About this exercise
All lines below containing the string "degrees" are to be copied.

Data extract
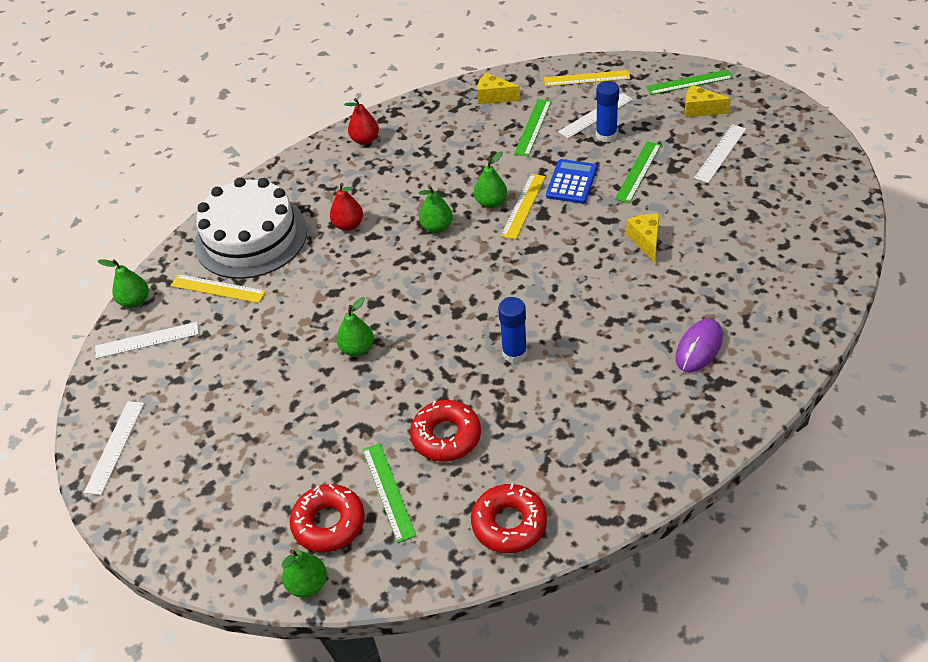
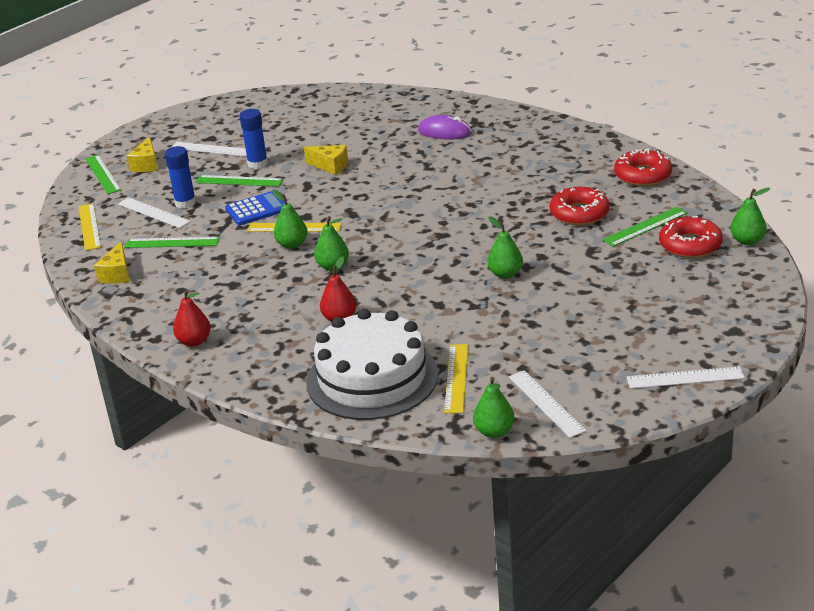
camera: 105 degrees left, 15 degrees down
(514, 353) = (479, 201): blue glue stick -> blue glue stick (257, 164)
(571, 182) = (257, 209): blue calculator -> blue calculator turned 150 degrees clockwise
(646, 240) = (330, 166): yellow cheese -> yellow cheese turned 135 degrees counterclockwise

Exercise result
camera: 105 degrees left, 15 degrees down
(571, 182) = (257, 209): blue calculator -> blue calculator turned 150 degrees clockwise
(646, 240) = (330, 166): yellow cheese -> yellow cheese turned 135 degrees counterclockwise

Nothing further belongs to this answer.